- _Your instructions_
Look for the word "pear" in the entries and copy every line where it shows up.

───── Data shown

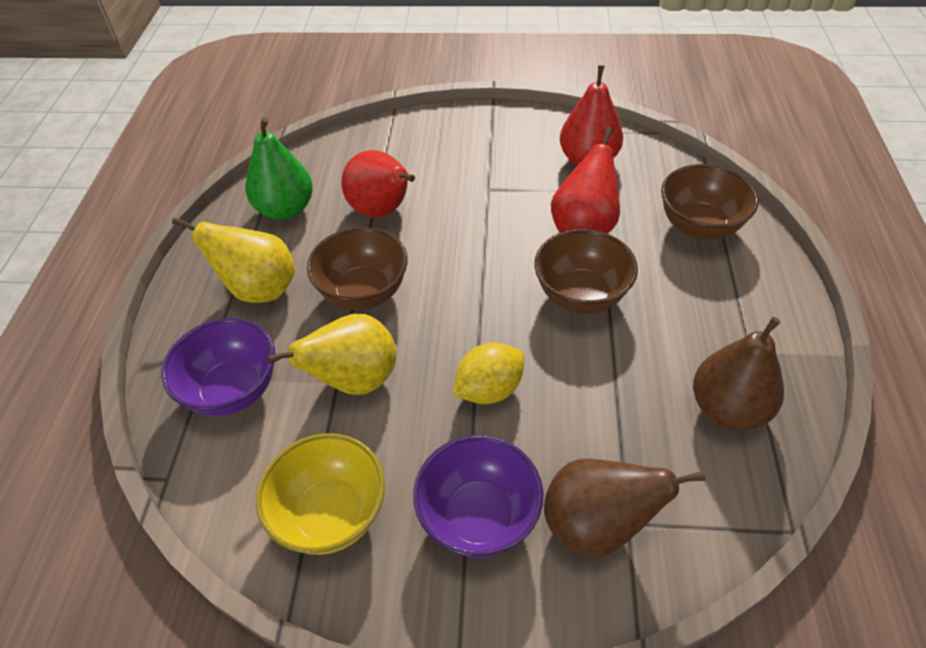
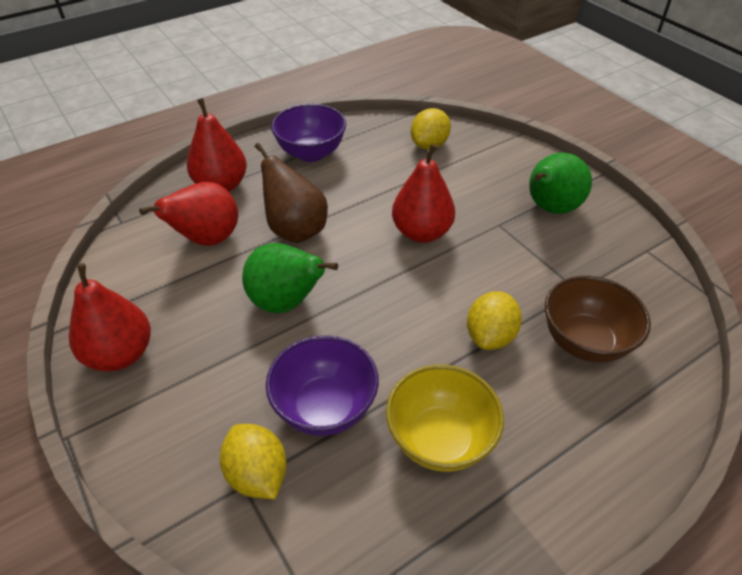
brown bowl: 3 -> 1
brown pear: 2 -> 1
green pear: 1 -> 2
red pear: 3 -> 4
yellow lemon: 1 -> 3
yellow pear: 2 -> 0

──────────

- _Response to the exercise_
brown pear: 2 -> 1
green pear: 1 -> 2
red pear: 3 -> 4
yellow pear: 2 -> 0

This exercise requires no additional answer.